Exercise: In your copy of the entries below, keep every word exactly and leave out all images.
-- Given data follows --
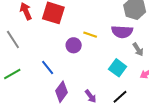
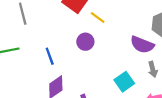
yellow line: (90, 35) -> (98, 17), moved

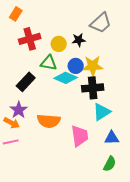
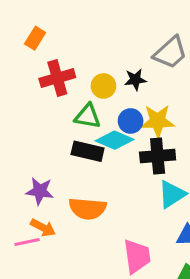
black rectangle: (26, 82) -> (88, 151), moved, turned 60
purple star: (19, 110) -> (40, 191), turned -30
orange arrow: (12, 123) -> (43, 228), moved
pink trapezoid: (80, 136) -> (137, 256), moved

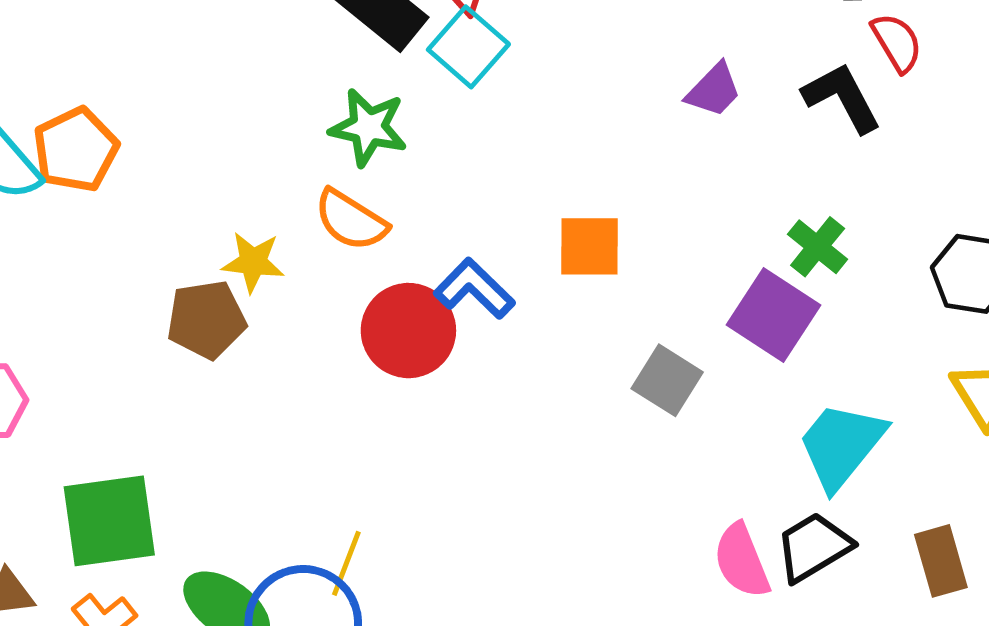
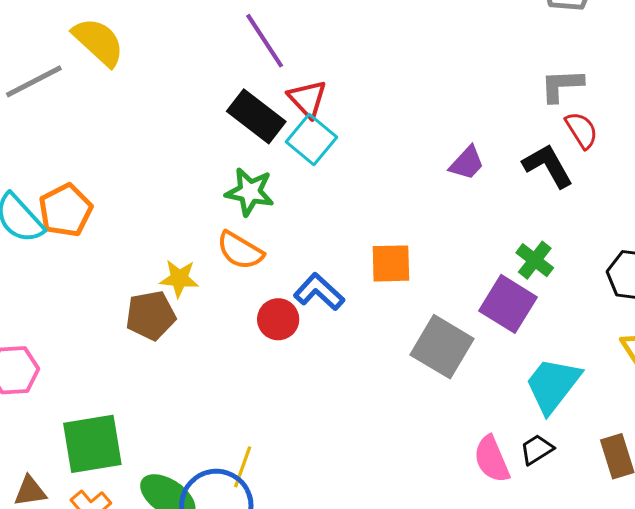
red circle: (408, 331) -> (278, 319), size x0.7
gray square: (667, 380) -> (442, 347), size x1.4
black trapezoid: (813, 547) -> (537, 449), size x0.7

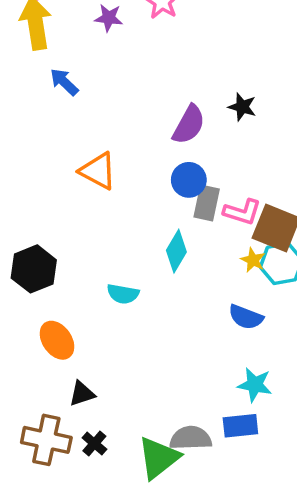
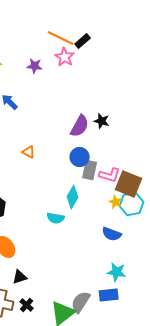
black star: (242, 107) -> (102, 121), moved
orange triangle: (98, 171) -> (29, 152), size x0.6
cyan semicircle: (123, 294) -> (56, 218), moved
gray semicircle: (191, 438) -> (81, 302), turned -55

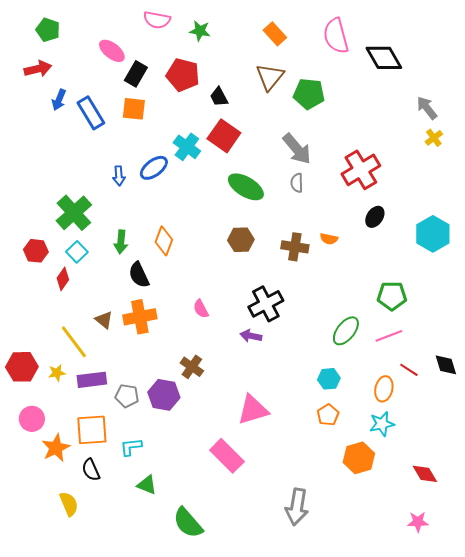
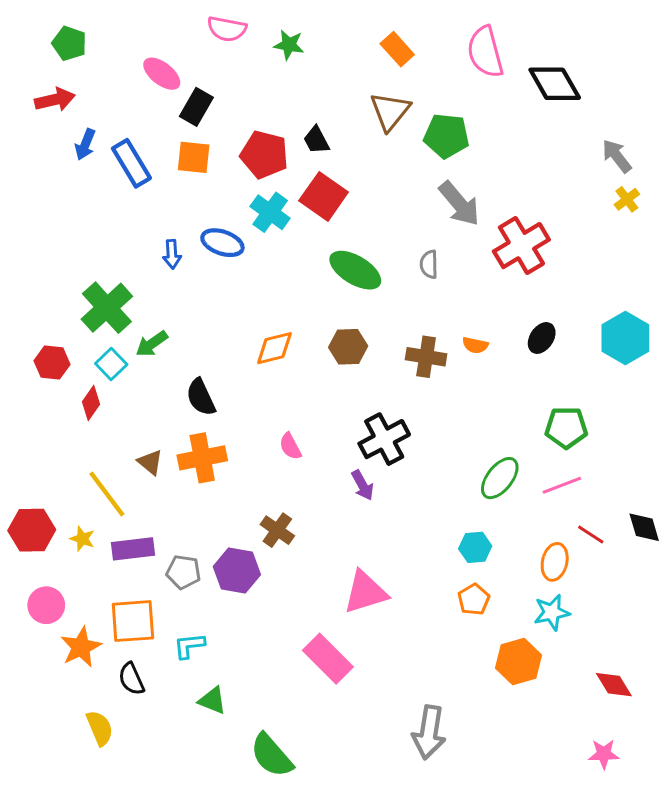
red pentagon: (183, 75) -> (264, 155), moved
gray arrow: (297, 149) -> (459, 204), moved
blue ellipse: (154, 168) -> (222, 243), turned 56
black ellipse: (375, 217) -> (542, 338), moved
orange diamond: (164, 241) -> (274, 348), moved, turned 56
green arrow: (121, 242) -> (152, 344), moved, turned 50
purple arrow: (251, 336) -> (363, 485), turned -130
yellow star: (57, 373) -> (82, 539), turned 30

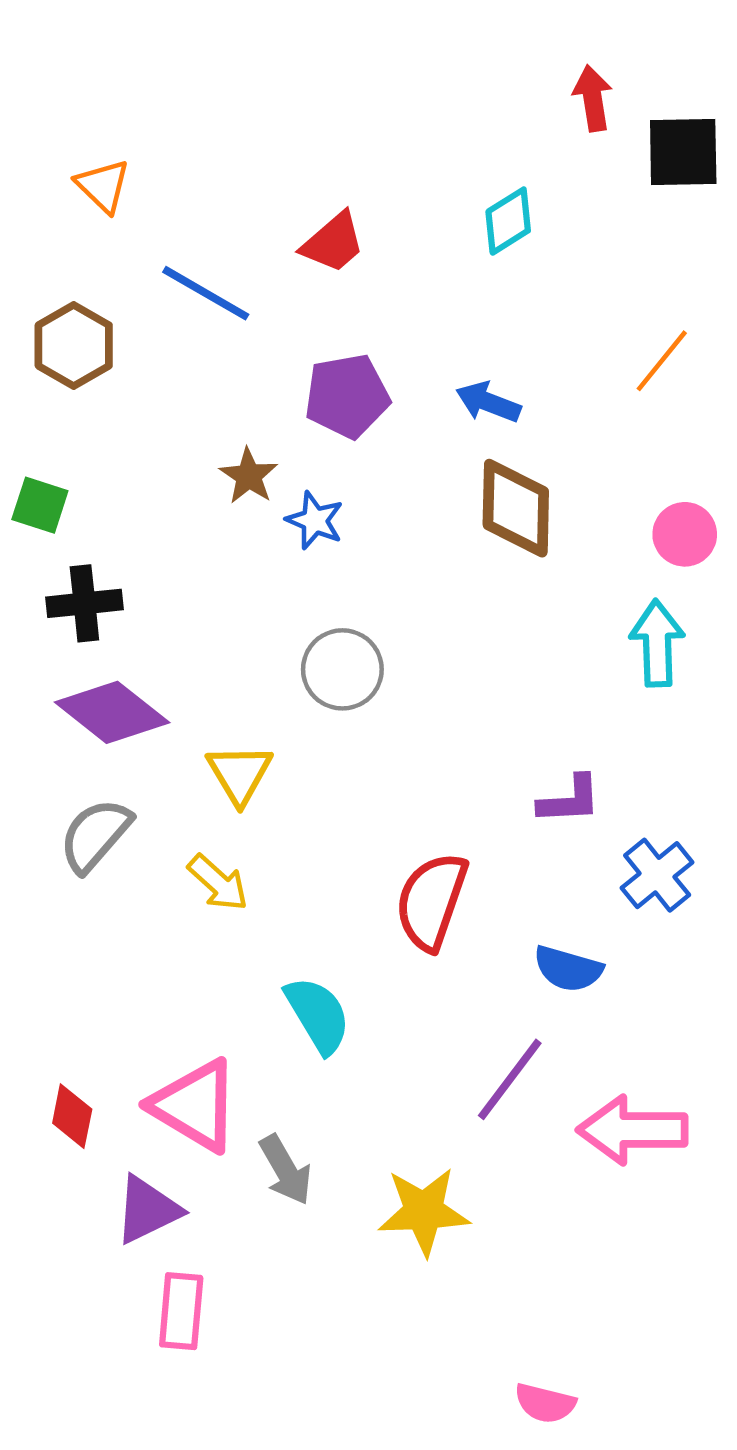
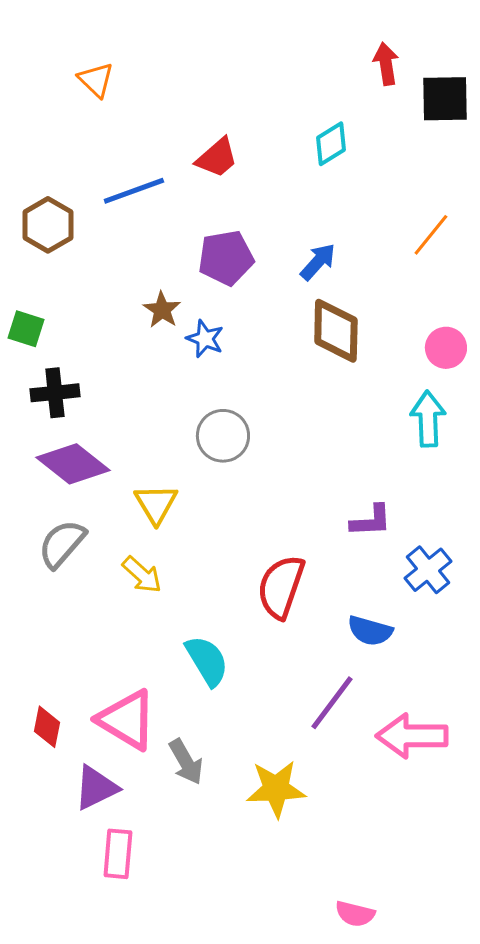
orange triangle: (103, 186) -> (96, 80), moved
blue line: (206, 293) -> (134, 191), turned -50
blue arrow: (488, 402) -> (318, 262), turned 111

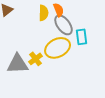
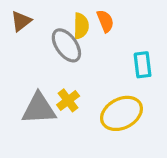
gray ellipse: (64, 25) -> (66, 45), moved
yellow ellipse: (58, 48) -> (122, 113), moved

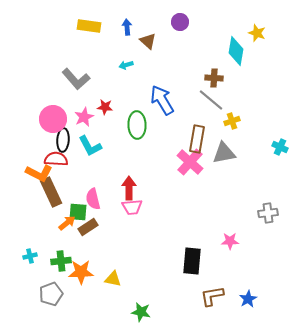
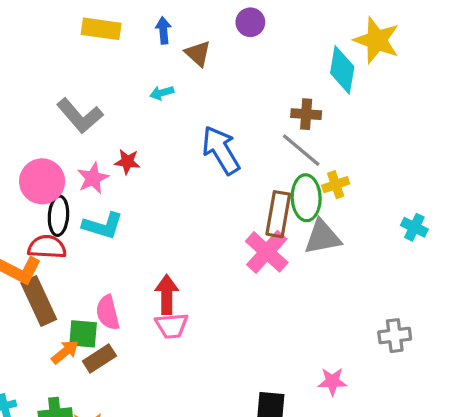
yellow star: (257, 33) -> (377, 40), size x1.6
green ellipse: (137, 125) -> (306, 198), moved
cyan L-shape: (90, 146) -> (103, 226), turned -45

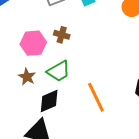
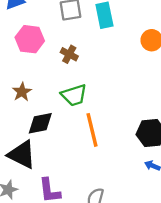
pink hexagon: (33, 43) -> (30, 39), moved
green trapezoid: (59, 71) -> (74, 95), moved

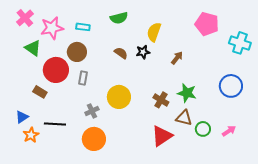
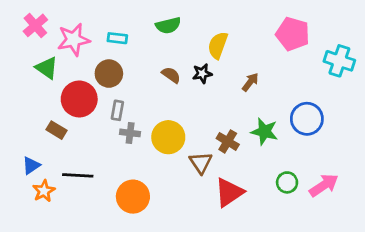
blue circle: (231, 86) -> (307, 119), moved
gray cross: (92, 111) -> (130, 133), moved, turned 32
brown triangle: (184, 118) -> (201, 163), moved, turned 42
pink arrow: (229, 131) -> (324, 185), size x1.5

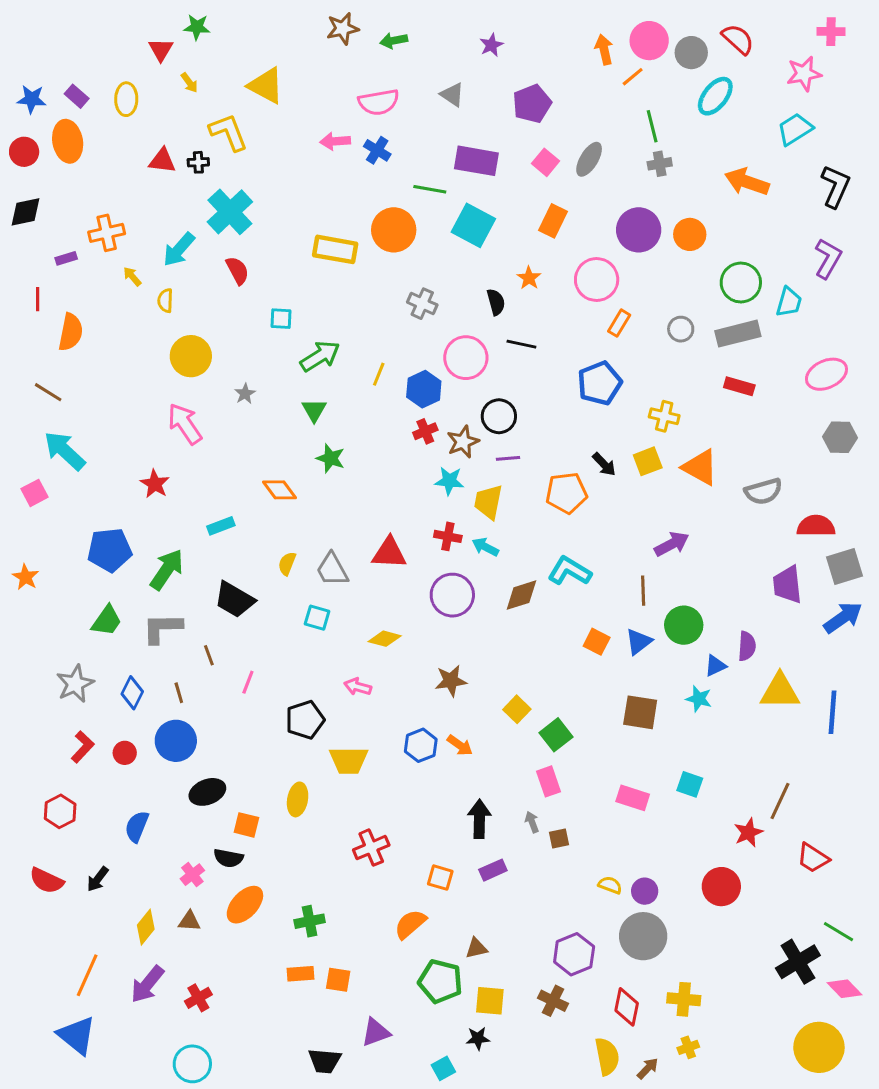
-- Given data concluded --
Response to this task:
yellow line: (90, 35) -> (98, 17), moved

black rectangle: (26, 82) -> (88, 151), moved, turned 60
purple star: (19, 110) -> (40, 191), turned -30
orange arrow: (12, 123) -> (43, 228), moved
pink trapezoid: (80, 136) -> (137, 256), moved

red circle: (408, 331) -> (278, 319), size x0.7
gray square: (667, 380) -> (442, 347), size x1.4
black trapezoid: (813, 547) -> (537, 449), size x0.7

black star: (242, 107) -> (102, 121), moved
orange triangle: (98, 171) -> (29, 152), size x0.6
cyan semicircle: (123, 294) -> (56, 218), moved
gray semicircle: (191, 438) -> (81, 302), turned -55

red pentagon: (183, 75) -> (264, 155), moved
gray arrow: (297, 149) -> (459, 204), moved
blue ellipse: (154, 168) -> (222, 243), turned 56
black ellipse: (375, 217) -> (542, 338), moved
orange diamond: (164, 241) -> (274, 348), moved, turned 56
green arrow: (121, 242) -> (152, 344), moved, turned 50
purple arrow: (251, 336) -> (363, 485), turned -130
yellow star: (57, 373) -> (82, 539), turned 30

orange triangle: (103, 186) -> (96, 80), moved
blue line: (206, 293) -> (134, 191), turned -50
blue arrow: (488, 402) -> (318, 262), turned 111

gray ellipse: (64, 25) -> (66, 45), moved
yellow ellipse: (58, 48) -> (122, 113), moved

yellow star: (257, 33) -> (377, 40), size x1.6
green ellipse: (137, 125) -> (306, 198), moved
cyan L-shape: (90, 146) -> (103, 226), turned -45

pink hexagon: (33, 43) -> (30, 39), moved
green trapezoid: (59, 71) -> (74, 95), moved

blue circle: (231, 86) -> (307, 119), moved
gray cross: (92, 111) -> (130, 133), moved, turned 32
brown triangle: (184, 118) -> (201, 163), moved, turned 42
pink arrow: (229, 131) -> (324, 185), size x1.5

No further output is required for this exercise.